**WHAT IS BEING ASKED**
Consider the entries below. Count the lines holding the string "none" and state the number only.

**DATASET EXTRACT**
========

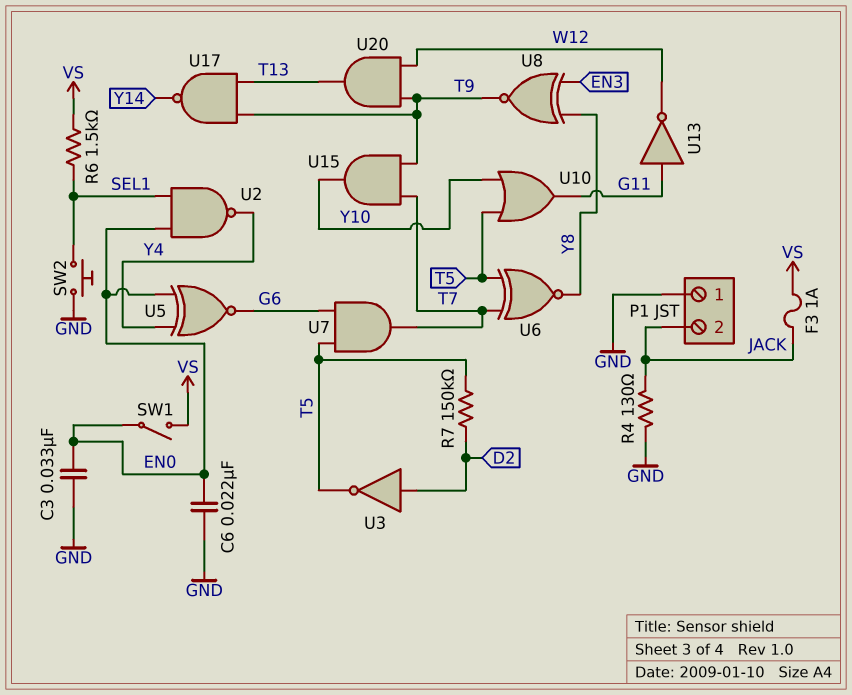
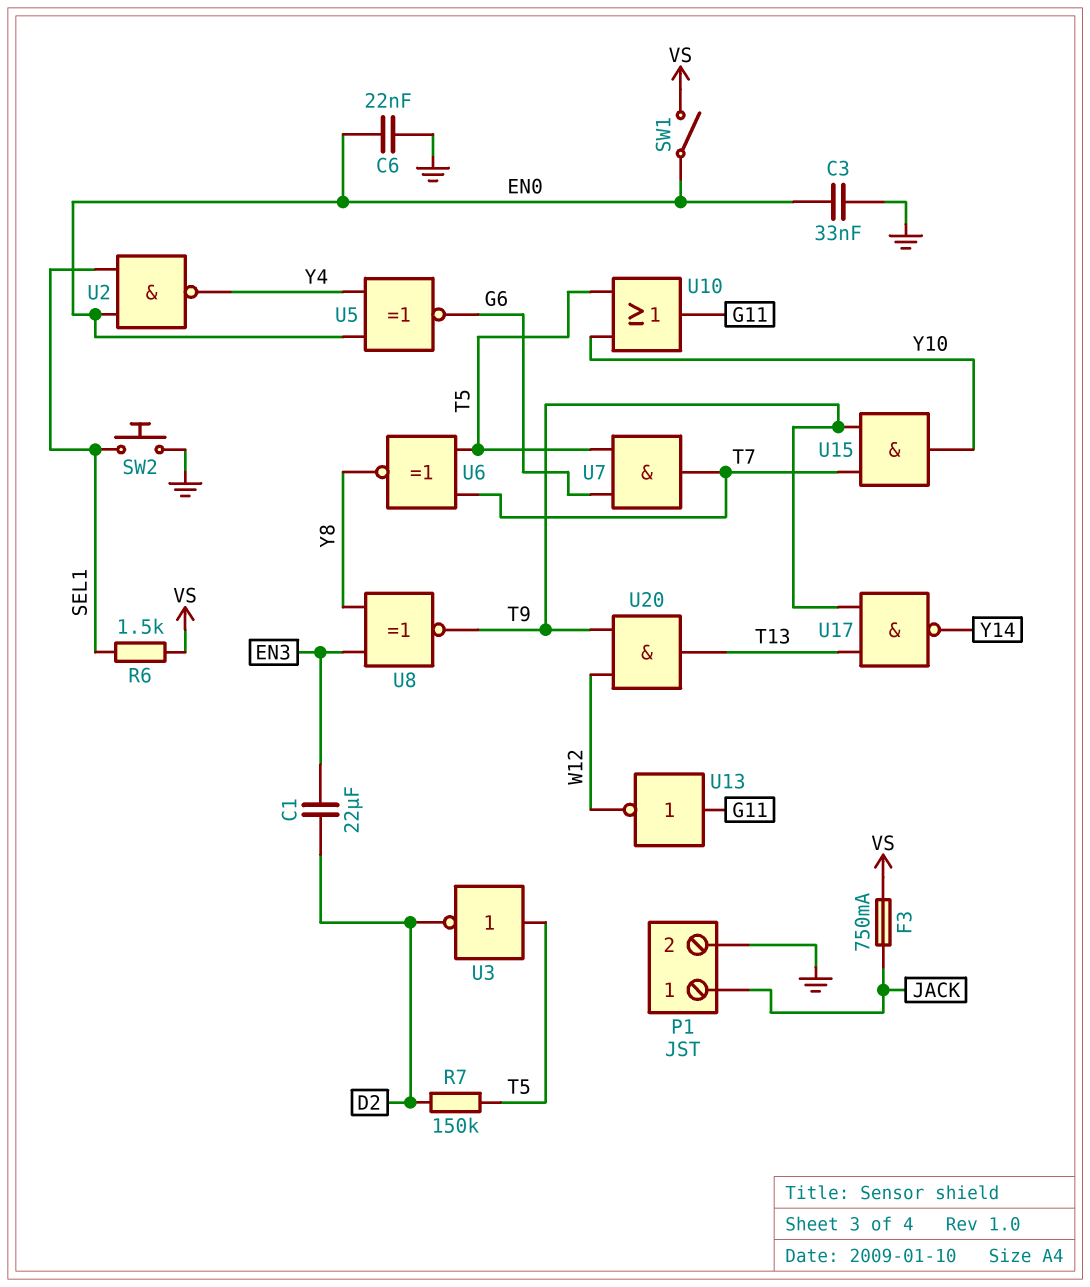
C1: none -> 22uF (D2, EN3)
F3: 1A (JACK, VS) -> 750mA (JACK, VS)
P1 pin 1: GND -> JACK
P1 pin 2: JACK -> GND
R4: 130 (GND, JACK) -> none
U3: NOT (in D2, out T5) -> NOT (in T5, out D2)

========

**RESULT OF THIS TASK**
2